*WORK REQUIRED*. Restate word for word the lines of the records below, starting at the line that contains "R10: 15k (FB, VP) -> none" and ending at the line that contains "CN3 pin 3: MIC -> +5V", with both of those lines included and nothing else.

*MATERIAL FOR THIS EXERCISE*.
<<<<

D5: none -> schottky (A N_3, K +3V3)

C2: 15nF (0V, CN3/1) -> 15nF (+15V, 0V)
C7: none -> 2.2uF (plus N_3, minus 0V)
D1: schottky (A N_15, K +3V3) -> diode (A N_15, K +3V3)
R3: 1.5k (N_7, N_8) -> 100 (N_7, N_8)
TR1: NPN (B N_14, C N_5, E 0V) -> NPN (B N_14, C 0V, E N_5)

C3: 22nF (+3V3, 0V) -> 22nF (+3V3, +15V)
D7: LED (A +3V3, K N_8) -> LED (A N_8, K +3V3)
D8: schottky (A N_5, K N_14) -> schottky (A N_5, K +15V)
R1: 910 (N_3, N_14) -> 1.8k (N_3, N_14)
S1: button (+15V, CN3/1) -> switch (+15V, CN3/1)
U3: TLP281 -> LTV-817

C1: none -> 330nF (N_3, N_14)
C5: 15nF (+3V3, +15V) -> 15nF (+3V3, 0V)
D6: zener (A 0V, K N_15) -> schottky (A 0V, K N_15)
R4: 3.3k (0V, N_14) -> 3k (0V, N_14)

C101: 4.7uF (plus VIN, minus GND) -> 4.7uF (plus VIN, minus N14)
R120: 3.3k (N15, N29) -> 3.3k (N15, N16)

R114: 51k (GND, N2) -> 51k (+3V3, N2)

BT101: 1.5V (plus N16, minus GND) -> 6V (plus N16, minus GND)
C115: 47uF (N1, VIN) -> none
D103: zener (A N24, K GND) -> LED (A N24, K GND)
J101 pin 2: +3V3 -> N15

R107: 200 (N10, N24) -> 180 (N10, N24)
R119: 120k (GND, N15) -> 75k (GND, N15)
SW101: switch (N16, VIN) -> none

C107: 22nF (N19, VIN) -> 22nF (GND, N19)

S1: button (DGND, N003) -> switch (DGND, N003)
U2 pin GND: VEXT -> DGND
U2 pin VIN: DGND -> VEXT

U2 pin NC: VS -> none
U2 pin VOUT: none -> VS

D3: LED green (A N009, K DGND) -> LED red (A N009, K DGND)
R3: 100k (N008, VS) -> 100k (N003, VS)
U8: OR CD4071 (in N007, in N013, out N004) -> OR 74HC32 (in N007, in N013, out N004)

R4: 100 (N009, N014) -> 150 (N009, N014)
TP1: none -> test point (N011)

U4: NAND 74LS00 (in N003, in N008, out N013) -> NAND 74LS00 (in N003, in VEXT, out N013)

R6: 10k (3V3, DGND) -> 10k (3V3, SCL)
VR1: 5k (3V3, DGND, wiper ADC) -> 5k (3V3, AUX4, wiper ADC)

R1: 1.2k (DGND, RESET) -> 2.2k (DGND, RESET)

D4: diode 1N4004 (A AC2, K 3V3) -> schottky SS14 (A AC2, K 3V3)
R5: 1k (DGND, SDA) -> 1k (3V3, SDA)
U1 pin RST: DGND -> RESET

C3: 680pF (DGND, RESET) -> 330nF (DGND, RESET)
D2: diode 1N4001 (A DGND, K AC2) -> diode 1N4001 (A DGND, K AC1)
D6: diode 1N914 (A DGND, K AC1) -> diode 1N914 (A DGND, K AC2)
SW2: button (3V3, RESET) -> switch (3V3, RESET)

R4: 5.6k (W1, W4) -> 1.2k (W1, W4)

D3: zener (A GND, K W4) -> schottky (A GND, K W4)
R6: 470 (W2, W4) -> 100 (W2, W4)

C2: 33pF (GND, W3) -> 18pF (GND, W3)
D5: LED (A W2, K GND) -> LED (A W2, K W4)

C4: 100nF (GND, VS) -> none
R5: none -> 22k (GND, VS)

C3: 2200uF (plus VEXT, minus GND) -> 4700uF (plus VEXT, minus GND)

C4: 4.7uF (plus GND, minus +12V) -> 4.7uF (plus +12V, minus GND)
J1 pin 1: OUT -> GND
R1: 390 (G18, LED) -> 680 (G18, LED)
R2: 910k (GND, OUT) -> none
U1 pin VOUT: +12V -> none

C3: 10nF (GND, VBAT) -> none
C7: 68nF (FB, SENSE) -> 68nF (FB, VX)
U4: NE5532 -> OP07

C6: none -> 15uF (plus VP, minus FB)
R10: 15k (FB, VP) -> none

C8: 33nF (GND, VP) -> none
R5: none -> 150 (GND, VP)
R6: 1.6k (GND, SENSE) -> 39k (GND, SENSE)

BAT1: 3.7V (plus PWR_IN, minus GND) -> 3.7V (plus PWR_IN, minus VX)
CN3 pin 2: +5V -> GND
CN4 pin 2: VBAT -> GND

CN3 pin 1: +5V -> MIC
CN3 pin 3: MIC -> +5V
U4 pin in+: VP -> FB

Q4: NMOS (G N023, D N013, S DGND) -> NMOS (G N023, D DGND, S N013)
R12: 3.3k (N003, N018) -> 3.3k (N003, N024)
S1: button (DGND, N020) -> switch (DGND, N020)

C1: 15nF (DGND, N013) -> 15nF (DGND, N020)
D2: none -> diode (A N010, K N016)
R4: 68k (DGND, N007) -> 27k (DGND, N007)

>>>>

*ANSWER FOR THE TASK*.
R10: 15k (FB, VP) -> none

C8: 33nF (GND, VP) -> none
R5: none -> 150 (GND, VP)
R6: 1.6k (GND, SENSE) -> 39k (GND, SENSE)

BAT1: 3.7V (plus PWR_IN, minus GND) -> 3.7V (plus PWR_IN, minus VX)
CN3 pin 2: +5V -> GND
CN4 pin 2: VBAT -> GND

CN3 pin 1: +5V -> MIC
CN3 pin 3: MIC -> +5V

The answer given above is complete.